[Data excerpts]
###

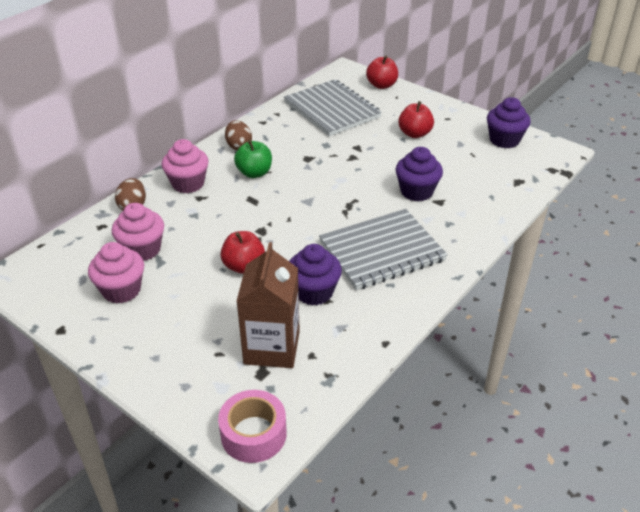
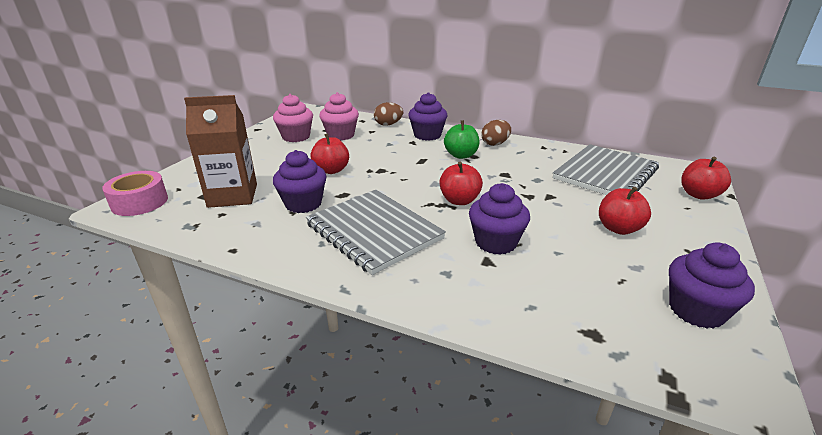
camera: 75 degrees right, 10 degrees down
(188, 184) = (427, 135): pink cupcake -> purple cupcake
(346, 194) = (459, 200): none -> red apple

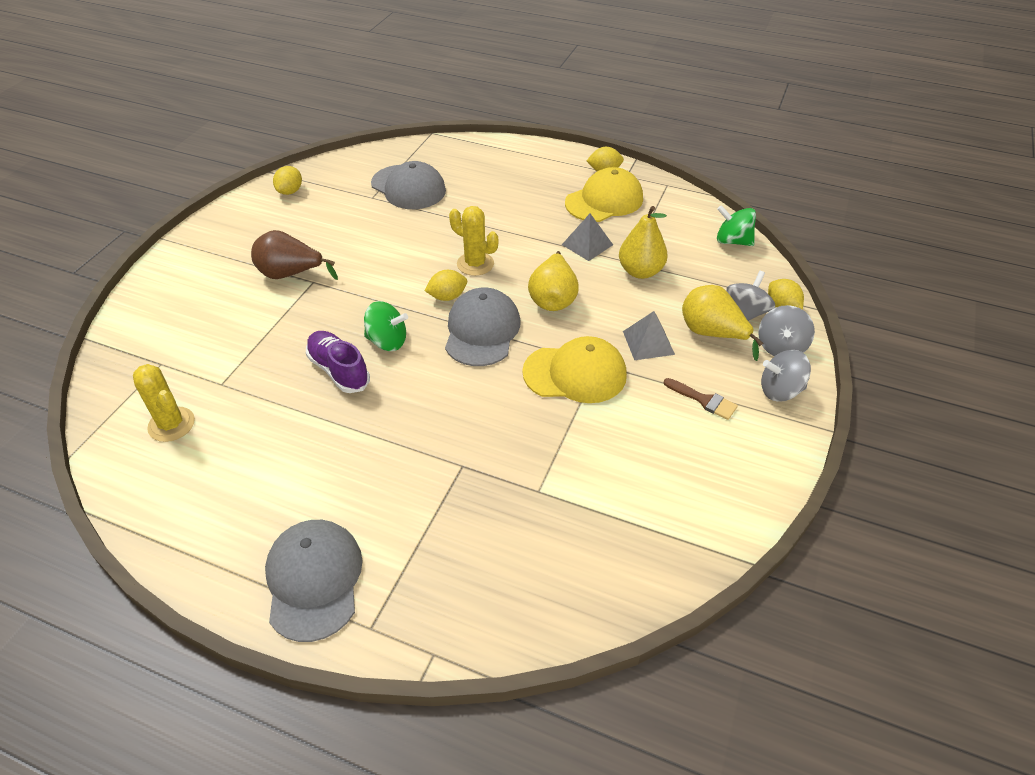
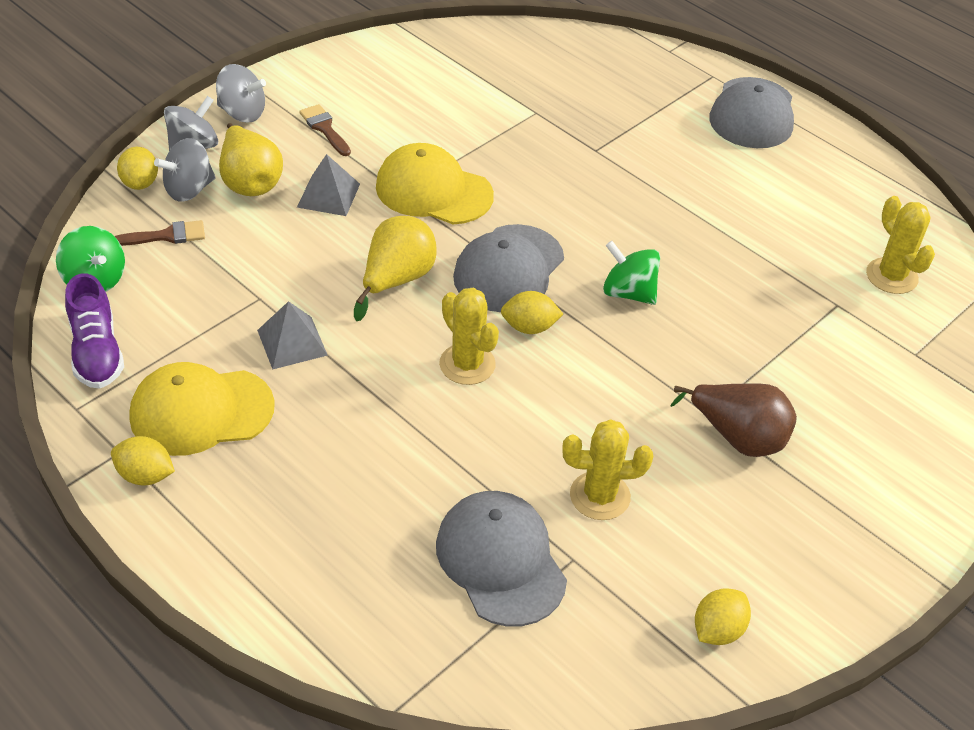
camera: 160 degrees left, 0 degrees up
(339, 370) = (696, 276): purple shoe -> purple shoe (96, 352)
(367, 224) = (600, 496): none -> yellow cactus
(640, 271) = (258, 279): yellow pear -> none
(723, 279) = (167, 236): none -> brown brush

###

▶ _THE TASK_: Output every record verbatim, skipping images.

▶ _ANSWER TO THIS EXERCISE_:
camera: 75 degrees right, 10 degrees down
(188, 184) = (427, 135): pink cupcake -> purple cupcake
(346, 194) = (459, 200): none -> red apple

camera: 160 degrees left, 0 degrees up
(339, 370) = (696, 276): purple shoe -> purple shoe (96, 352)
(367, 224) = (600, 496): none -> yellow cactus
(640, 271) = (258, 279): yellow pear -> none
(723, 279) = (167, 236): none -> brown brush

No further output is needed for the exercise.